__WHAT THE EXERCISE ASKS__: Send back the whole listing untouched.

__MATERIAL SHOWN__:
☆ ☆ ☆ ☆ ☆

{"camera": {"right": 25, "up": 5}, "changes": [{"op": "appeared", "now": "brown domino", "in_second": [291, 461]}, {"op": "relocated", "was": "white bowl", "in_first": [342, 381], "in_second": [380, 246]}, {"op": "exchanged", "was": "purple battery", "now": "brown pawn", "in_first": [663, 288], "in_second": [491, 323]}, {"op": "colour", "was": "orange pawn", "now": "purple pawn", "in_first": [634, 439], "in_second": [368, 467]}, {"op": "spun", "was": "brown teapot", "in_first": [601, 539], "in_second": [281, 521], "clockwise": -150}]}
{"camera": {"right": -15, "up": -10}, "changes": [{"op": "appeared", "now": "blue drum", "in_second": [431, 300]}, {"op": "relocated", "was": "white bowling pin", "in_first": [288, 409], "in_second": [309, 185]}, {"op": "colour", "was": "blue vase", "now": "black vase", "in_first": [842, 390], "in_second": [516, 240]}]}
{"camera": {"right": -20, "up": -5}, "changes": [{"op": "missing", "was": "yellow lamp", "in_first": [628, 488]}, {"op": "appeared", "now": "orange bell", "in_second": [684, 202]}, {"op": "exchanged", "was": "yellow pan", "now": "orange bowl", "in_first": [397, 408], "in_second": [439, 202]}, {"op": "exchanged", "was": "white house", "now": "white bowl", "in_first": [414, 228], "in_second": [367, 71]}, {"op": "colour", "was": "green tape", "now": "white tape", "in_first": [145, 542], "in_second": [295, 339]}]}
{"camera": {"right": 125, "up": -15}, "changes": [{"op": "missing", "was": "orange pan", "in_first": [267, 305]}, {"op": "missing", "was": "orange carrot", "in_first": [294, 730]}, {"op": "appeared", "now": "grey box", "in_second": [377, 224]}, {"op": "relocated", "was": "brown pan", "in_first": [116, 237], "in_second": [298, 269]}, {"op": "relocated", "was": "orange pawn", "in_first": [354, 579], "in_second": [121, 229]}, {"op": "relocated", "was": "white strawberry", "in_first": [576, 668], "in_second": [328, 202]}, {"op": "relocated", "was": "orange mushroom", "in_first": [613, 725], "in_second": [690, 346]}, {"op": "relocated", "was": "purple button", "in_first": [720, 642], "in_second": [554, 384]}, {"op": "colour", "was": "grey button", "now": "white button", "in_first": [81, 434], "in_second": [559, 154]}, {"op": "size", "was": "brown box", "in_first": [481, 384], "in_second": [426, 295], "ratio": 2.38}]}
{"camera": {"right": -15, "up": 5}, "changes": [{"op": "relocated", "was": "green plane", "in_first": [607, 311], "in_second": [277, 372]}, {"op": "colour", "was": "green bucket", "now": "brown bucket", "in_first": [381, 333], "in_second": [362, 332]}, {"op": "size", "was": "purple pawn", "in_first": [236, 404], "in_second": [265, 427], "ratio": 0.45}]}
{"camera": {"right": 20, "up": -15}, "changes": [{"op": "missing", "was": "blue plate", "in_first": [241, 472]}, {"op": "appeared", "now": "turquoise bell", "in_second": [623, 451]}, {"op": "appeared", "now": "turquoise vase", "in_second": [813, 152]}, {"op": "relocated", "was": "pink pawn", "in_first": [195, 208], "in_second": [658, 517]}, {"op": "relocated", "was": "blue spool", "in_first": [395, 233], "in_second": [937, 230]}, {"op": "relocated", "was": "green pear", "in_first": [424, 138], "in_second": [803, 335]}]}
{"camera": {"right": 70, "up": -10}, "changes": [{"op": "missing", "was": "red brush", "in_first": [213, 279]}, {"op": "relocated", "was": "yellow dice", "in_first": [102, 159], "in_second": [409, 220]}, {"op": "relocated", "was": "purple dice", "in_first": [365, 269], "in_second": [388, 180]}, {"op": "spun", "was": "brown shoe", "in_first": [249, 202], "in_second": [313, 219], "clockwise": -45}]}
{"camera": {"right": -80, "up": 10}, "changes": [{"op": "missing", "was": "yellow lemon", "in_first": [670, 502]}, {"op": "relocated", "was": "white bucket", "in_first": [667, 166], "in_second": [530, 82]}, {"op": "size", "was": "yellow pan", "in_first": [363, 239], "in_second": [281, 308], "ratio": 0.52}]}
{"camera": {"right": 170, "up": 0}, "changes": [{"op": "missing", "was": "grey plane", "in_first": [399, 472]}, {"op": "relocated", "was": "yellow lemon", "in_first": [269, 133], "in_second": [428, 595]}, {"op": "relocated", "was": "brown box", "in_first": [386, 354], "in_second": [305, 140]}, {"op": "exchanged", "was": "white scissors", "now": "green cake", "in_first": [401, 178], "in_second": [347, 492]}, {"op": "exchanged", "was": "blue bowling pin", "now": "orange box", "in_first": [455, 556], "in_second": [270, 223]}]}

☆ ☆ ☆ ☆ ☆

__ANSWER FOR THE TASK__:
{"camera": {"right": 25, "up": 5}, "changes": [{"op": "appeared", "now": "brown domino", "in_second": [291, 461]}, {"op": "relocated", "was": "white bowl", "in_first": [342, 381], "in_second": [380, 246]}, {"op": "exchanged", "was": "purple battery", "now": "brown pawn", "in_first": [663, 288], "in_second": [491, 323]}, {"op": "colour", "was": "orange pawn", "now": "purple pawn", "in_first": [634, 439], "in_second": [368, 467]}, {"op": "spun", "was": "brown teapot", "in_first": [601, 539], "in_second": [281, 521], "clockwise": -150}]}
{"camera": {"right": -15, "up": -10}, "changes": [{"op": "appeared", "now": "blue drum", "in_second": [431, 300]}, {"op": "relocated", "was": "white bowling pin", "in_first": [288, 409], "in_second": [309, 185]}, {"op": "colour", "was": "blue vase", "now": "black vase", "in_first": [842, 390], "in_second": [516, 240]}]}
{"camera": {"right": -20, "up": -5}, "changes": [{"op": "missing", "was": "yellow lamp", "in_first": [628, 488]}, {"op": "appeared", "now": "orange bell", "in_second": [684, 202]}, {"op": "exchanged", "was": "yellow pan", "now": "orange bowl", "in_first": [397, 408], "in_second": [439, 202]}, {"op": "exchanged", "was": "white house", "now": "white bowl", "in_first": [414, 228], "in_second": [367, 71]}, {"op": "colour", "was": "green tape", "now": "white tape", "in_first": [145, 542], "in_second": [295, 339]}]}
{"camera": {"right": 125, "up": -15}, "changes": [{"op": "missing", "was": "orange pan", "in_first": [267, 305]}, {"op": "missing", "was": "orange carrot", "in_first": [294, 730]}, {"op": "appeared", "now": "grey box", "in_second": [377, 224]}, {"op": "relocated", "was": "brown pan", "in_first": [116, 237], "in_second": [298, 269]}, {"op": "relocated", "was": "orange pawn", "in_first": [354, 579], "in_second": [121, 229]}, {"op": "relocated", "was": "white strawberry", "in_first": [576, 668], "in_second": [328, 202]}, {"op": "relocated", "was": "orange mushroom", "in_first": [613, 725], "in_second": [690, 346]}, {"op": "relocated", "was": "purple button", "in_first": [720, 642], "in_second": [554, 384]}, {"op": "colour", "was": "grey button", "now": "white button", "in_first": [81, 434], "in_second": [559, 154]}, {"op": "size", "was": "brown box", "in_first": [481, 384], "in_second": [426, 295], "ratio": 2.38}]}
{"camera": {"right": -15, "up": 5}, "changes": [{"op": "relocated", "was": "green plane", "in_first": [607, 311], "in_second": [277, 372]}, {"op": "colour", "was": "green bucket", "now": "brown bucket", "in_first": [381, 333], "in_second": [362, 332]}, {"op": "size", "was": "purple pawn", "in_first": [236, 404], "in_second": [265, 427], "ratio": 0.45}]}
{"camera": {"right": 20, "up": -15}, "changes": [{"op": "missing", "was": "blue plate", "in_first": [241, 472]}, {"op": "appeared", "now": "turquoise bell", "in_second": [623, 451]}, {"op": "appeared", "now": "turquoise vase", "in_second": [813, 152]}, {"op": "relocated", "was": "pink pawn", "in_first": [195, 208], "in_second": [658, 517]}, {"op": "relocated", "was": "blue spool", "in_first": [395, 233], "in_second": [937, 230]}, {"op": "relocated", "was": "green pear", "in_first": [424, 138], "in_second": [803, 335]}]}
{"camera": {"right": 70, "up": -10}, "changes": [{"op": "missing", "was": "red brush", "in_first": [213, 279]}, {"op": "relocated", "was": "yellow dice", "in_first": [102, 159], "in_second": [409, 220]}, {"op": "relocated", "was": "purple dice", "in_first": [365, 269], "in_second": [388, 180]}, {"op": "spun", "was": "brown shoe", "in_first": [249, 202], "in_second": [313, 219], "clockwise": -45}]}
{"camera": {"right": -80, "up": 10}, "changes": [{"op": "missing", "was": "yellow lemon", "in_first": [670, 502]}, {"op": "relocated", "was": "white bucket", "in_first": [667, 166], "in_second": [530, 82]}, {"op": "size", "was": "yellow pan", "in_first": [363, 239], "in_second": [281, 308], "ratio": 0.52}]}
{"camera": {"right": 170, "up": 0}, "changes": [{"op": "missing", "was": "grey plane", "in_first": [399, 472]}, {"op": "relocated", "was": "yellow lemon", "in_first": [269, 133], "in_second": [428, 595]}, {"op": "relocated", "was": "brown box", "in_first": [386, 354], "in_second": [305, 140]}, {"op": "exchanged", "was": "white scissors", "now": "green cake", "in_first": [401, 178], "in_second": [347, 492]}, {"op": "exchanged", "was": "blue bowling pin", "now": "orange box", "in_first": [455, 556], "in_second": [270, 223]}]}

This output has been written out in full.